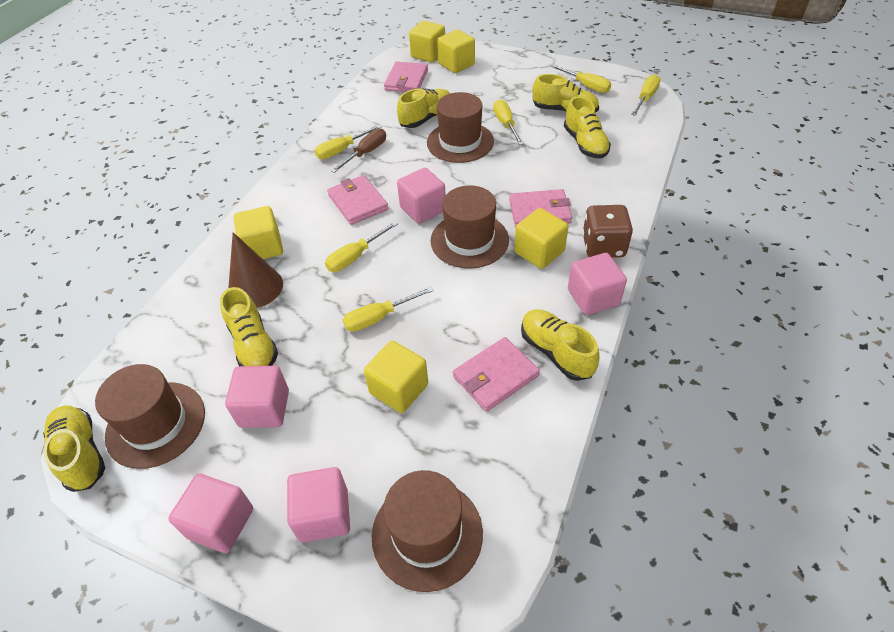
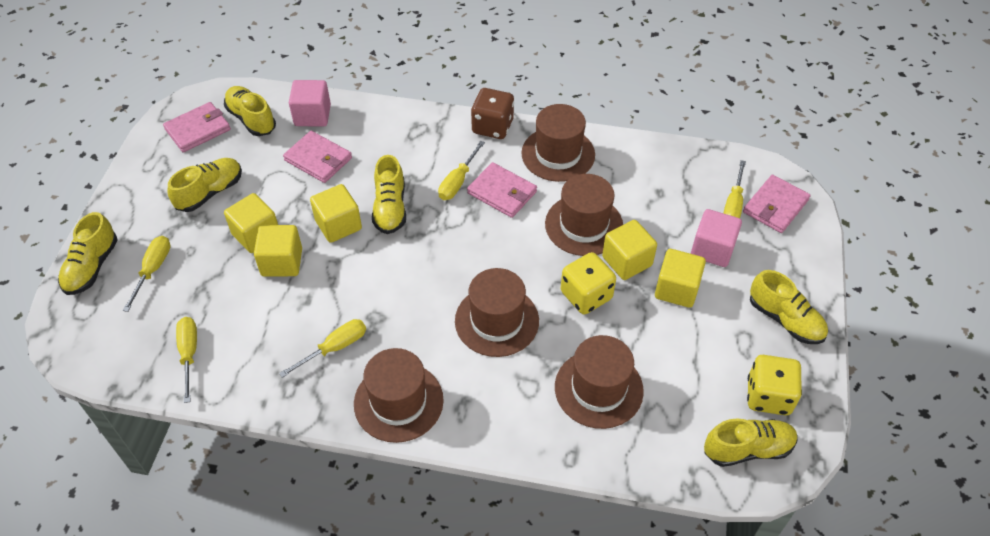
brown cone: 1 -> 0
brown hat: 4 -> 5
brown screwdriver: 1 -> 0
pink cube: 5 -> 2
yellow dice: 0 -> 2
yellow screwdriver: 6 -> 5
§
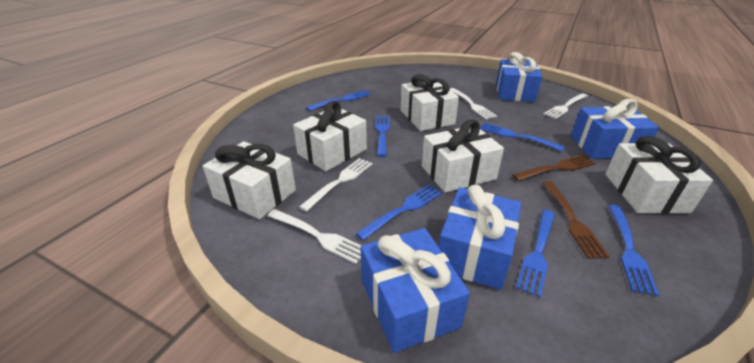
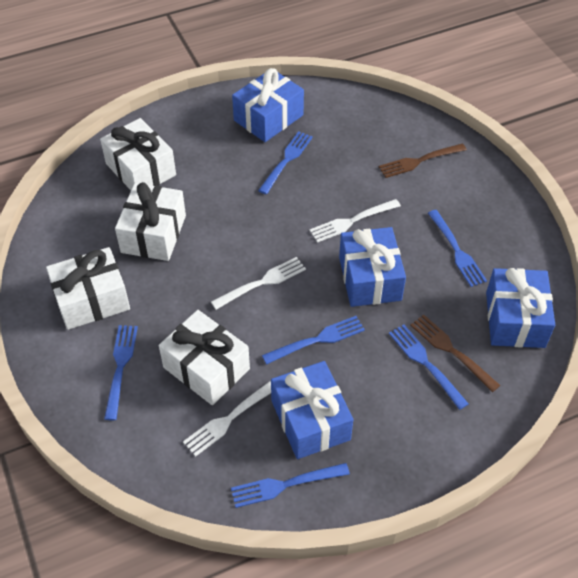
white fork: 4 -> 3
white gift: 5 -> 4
§
**Problem description**
Say how many lines of the records include the word "brown", and give nothing but the number.

**Completed exercise**
3